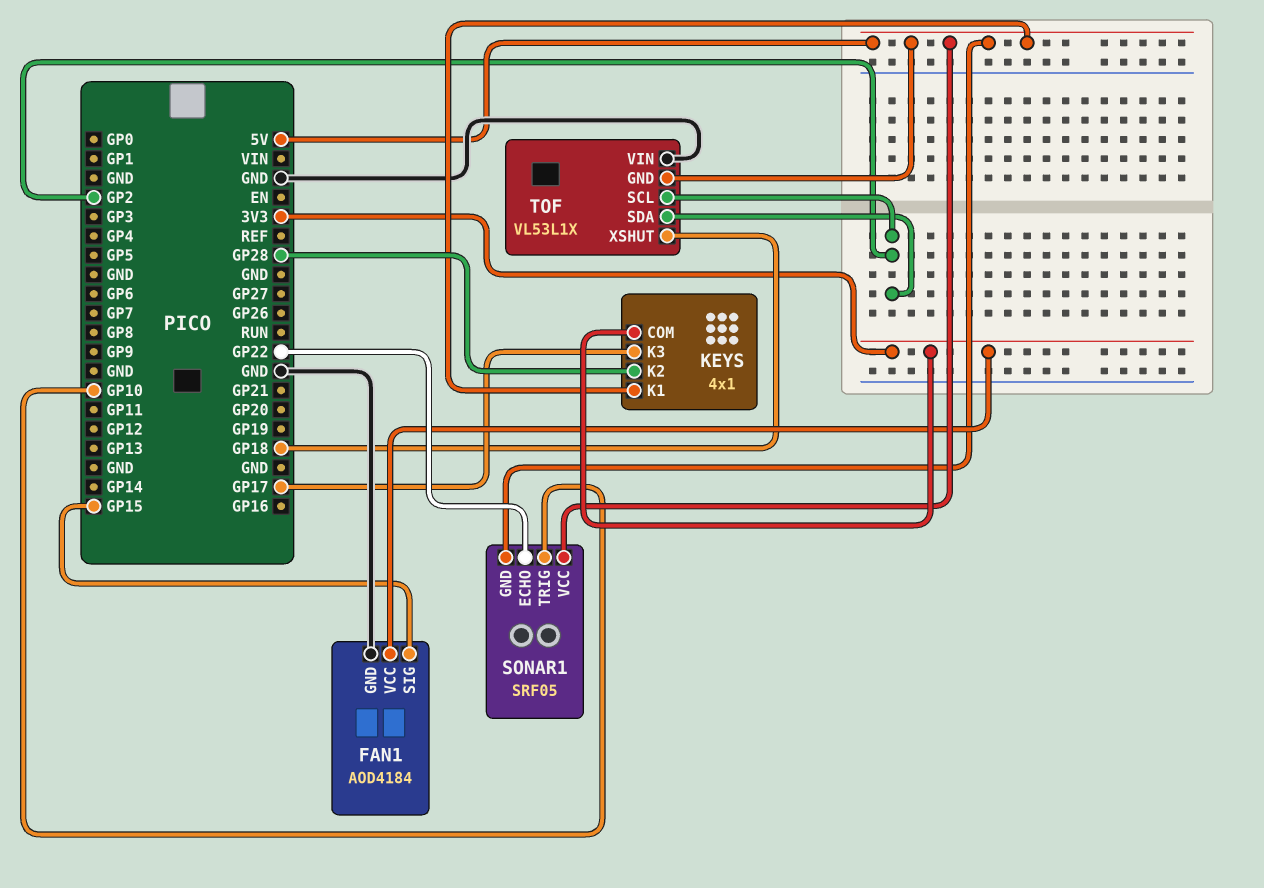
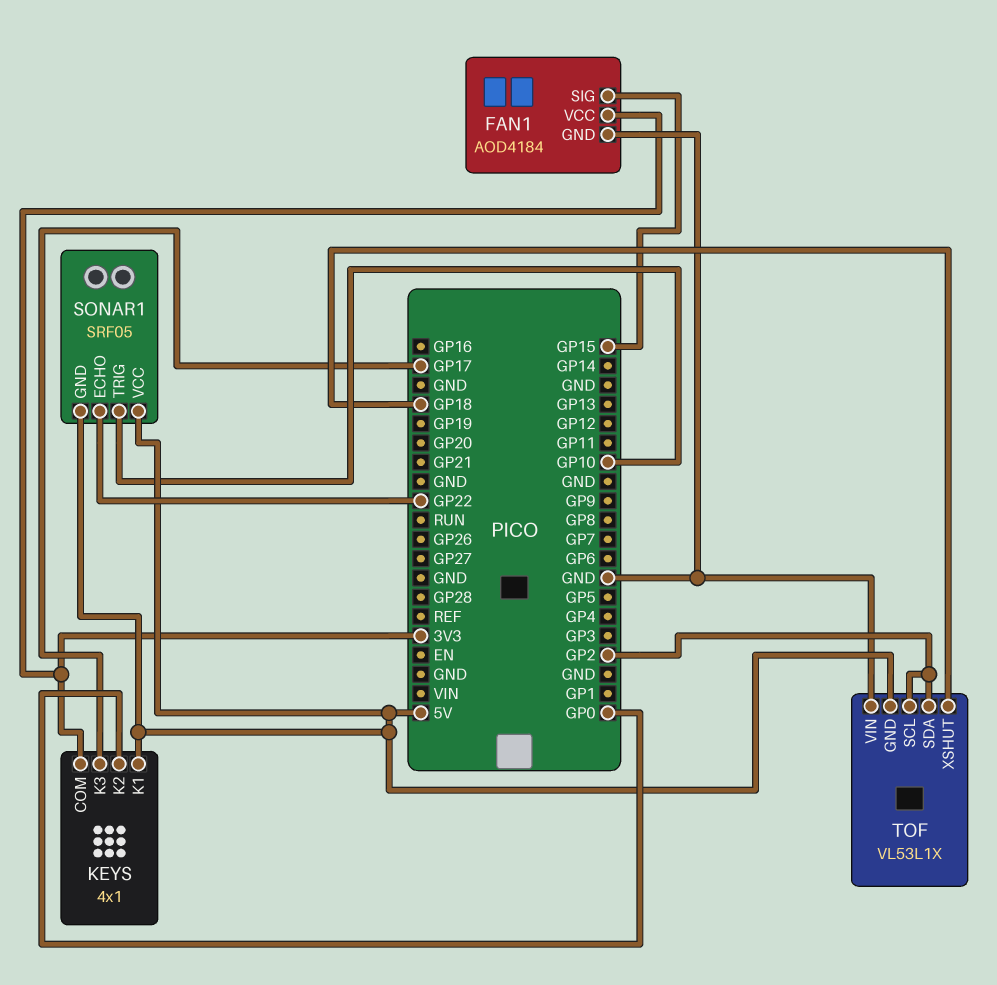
KEYS pin K2: GP28 -> GP0

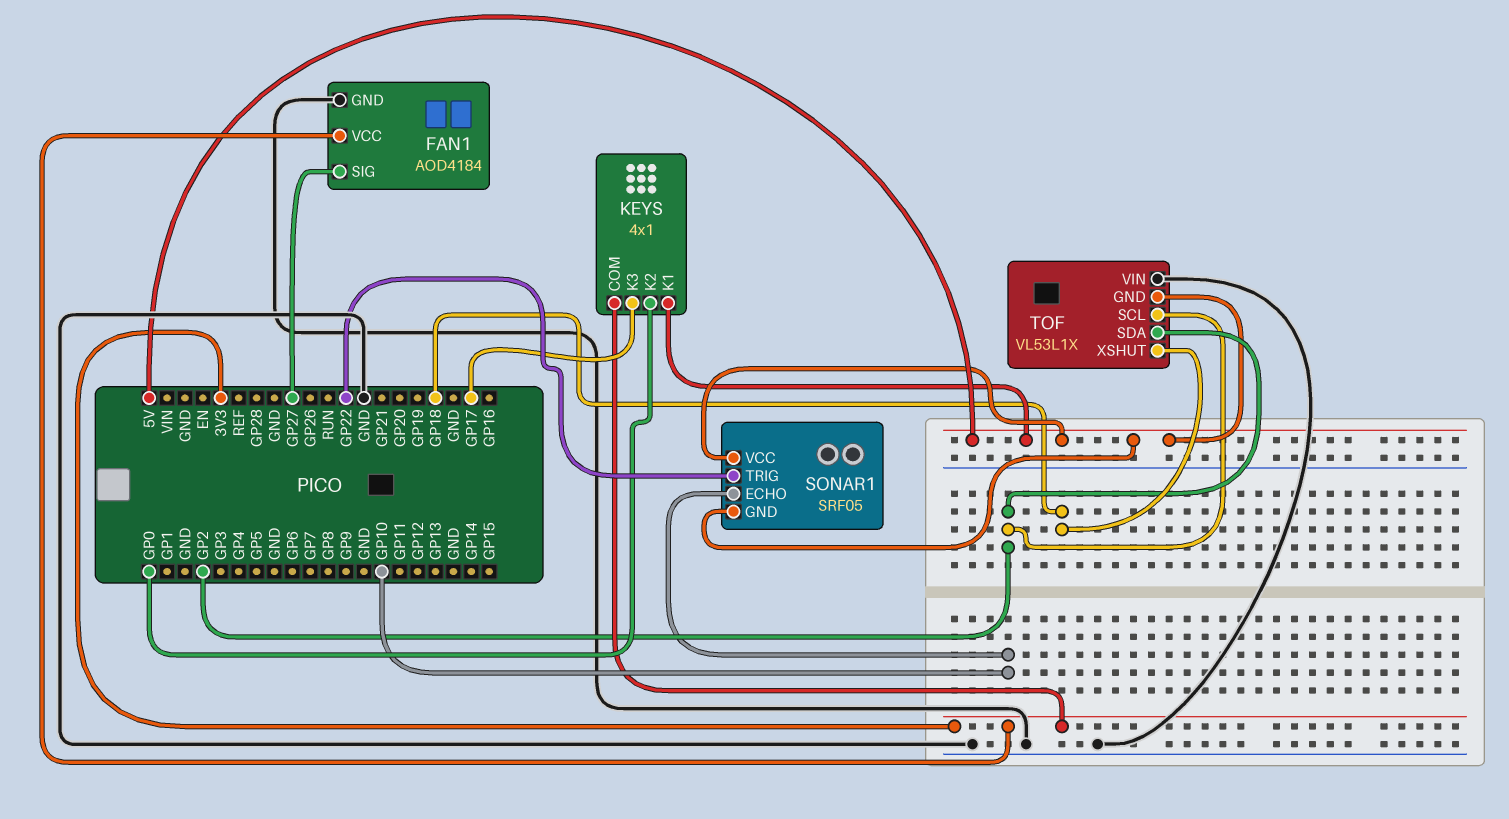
FAN1 pin SIG: GP15 -> GP27
SONAR1 pin ECHO: GP22 -> GP10
SONAR1 pin TRIG: GP10 -> GP22

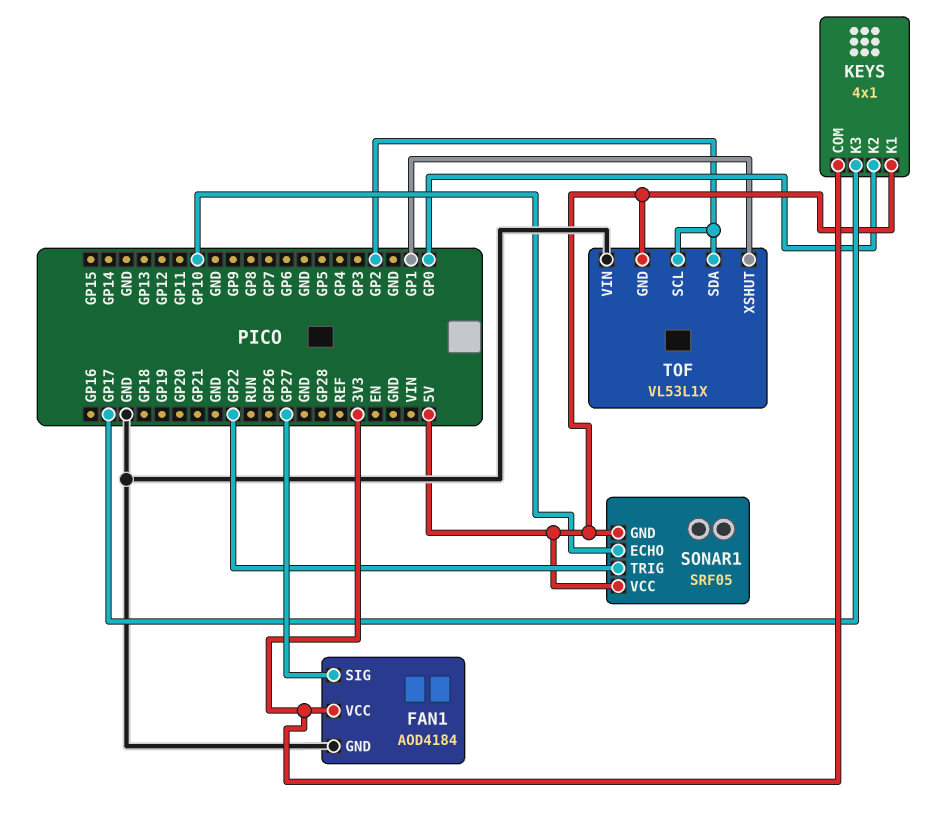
TOF pin XSHUT: GP18 -> GP1

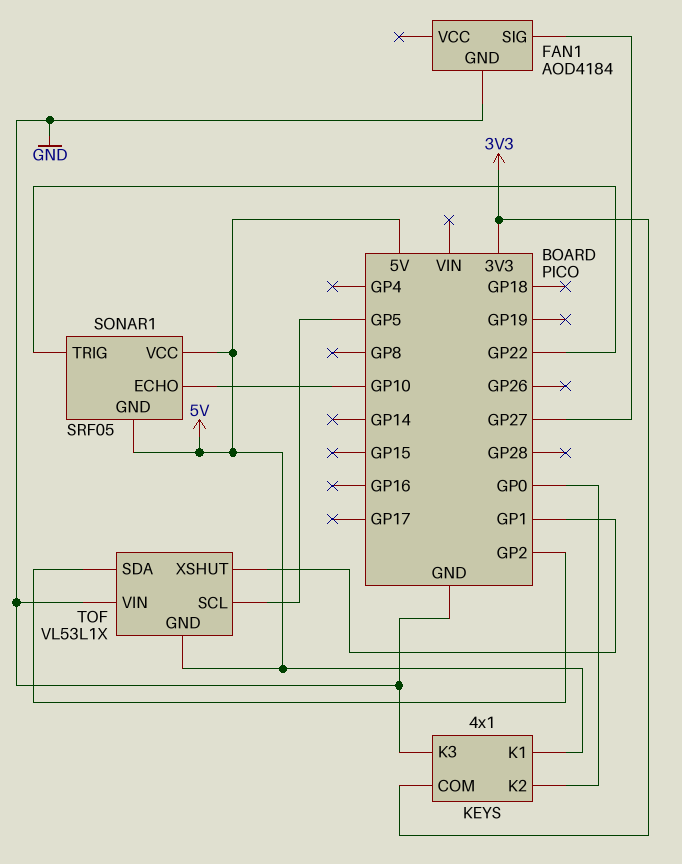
FAN1 pin VCC: 3V3 -> none
KEYS pin K3: GP17 -> GND
TOF pin SCL: GP2 -> GP5

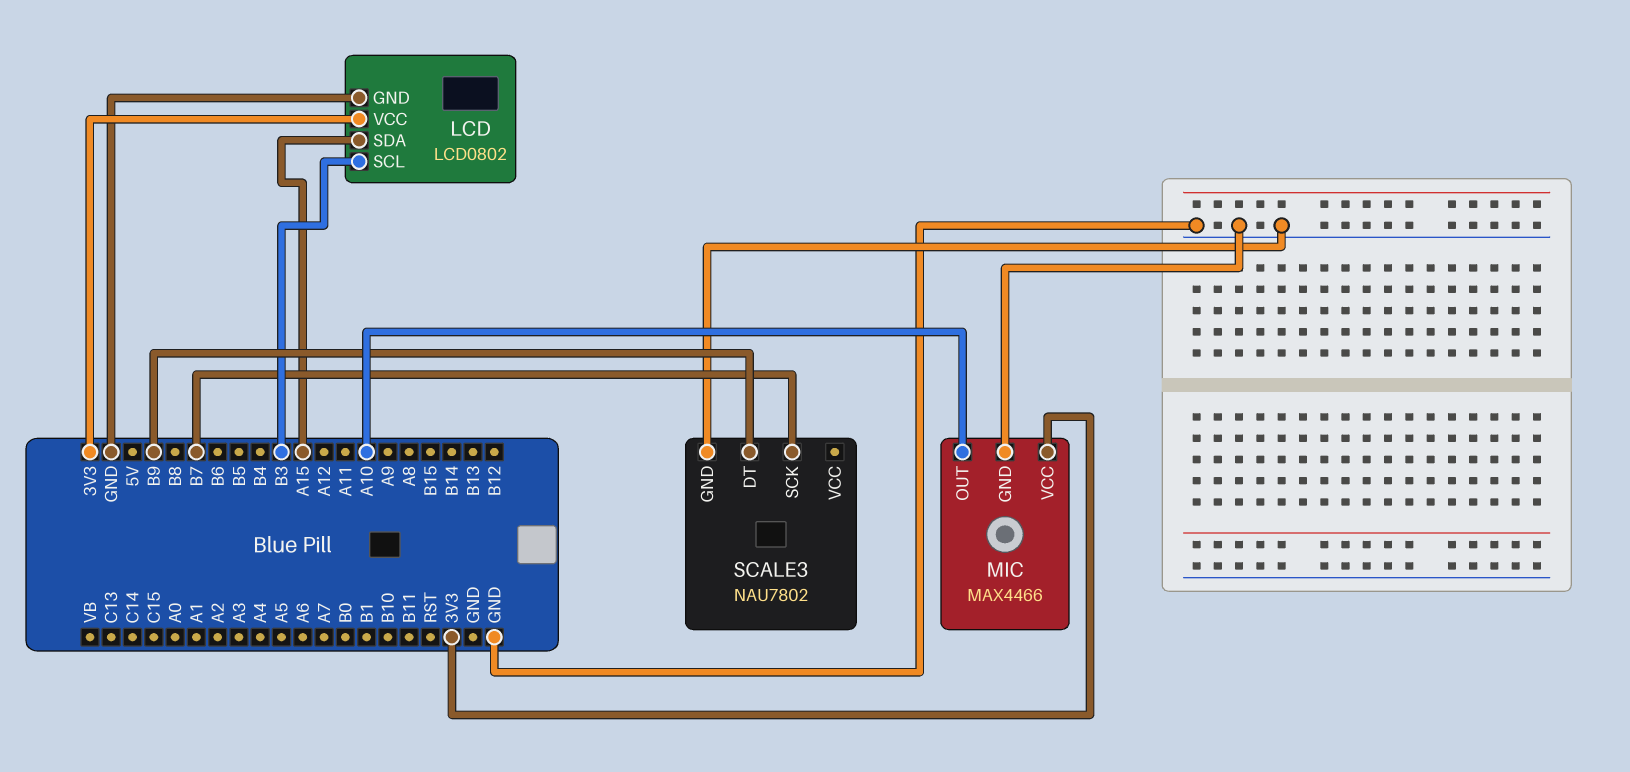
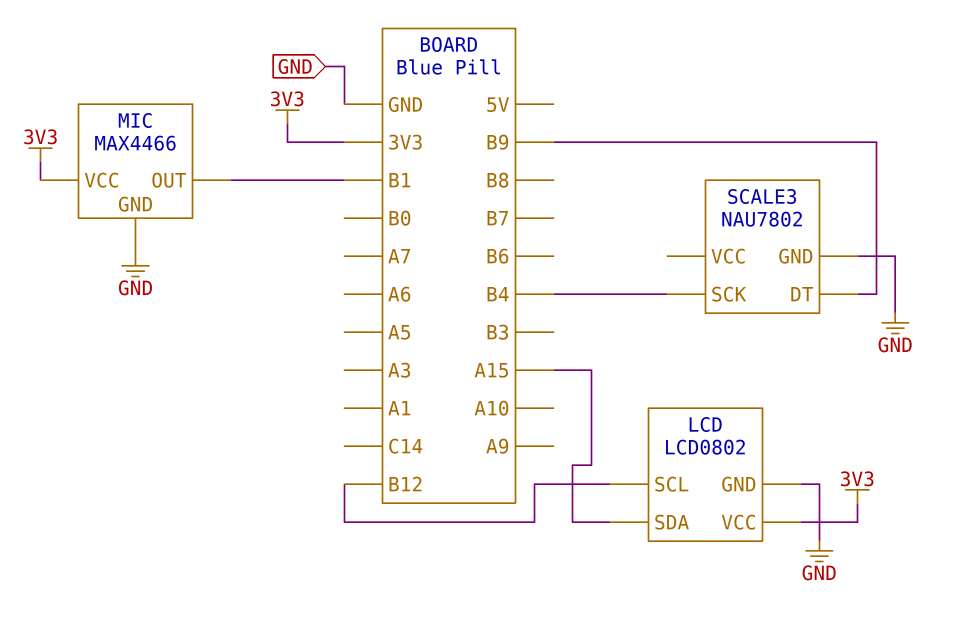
LCD pin SCL: B3 -> B12
MIC pin OUT: A10 -> B1
SCALE3 pin SCK: B7 -> B4

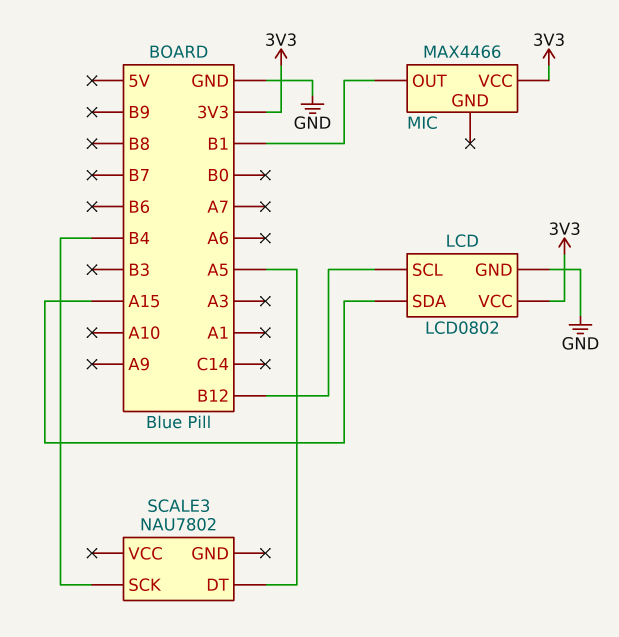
MIC pin GND: GND -> none
SCALE3 pin DT: B9 -> A5
SCALE3 pin GND: GND -> none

_What to do_:
Copy each line of the data that includes the word "KEYS".

_Task result_:
KEYS pin K2: GP28 -> GP0
KEYS pin K3: GP17 -> GND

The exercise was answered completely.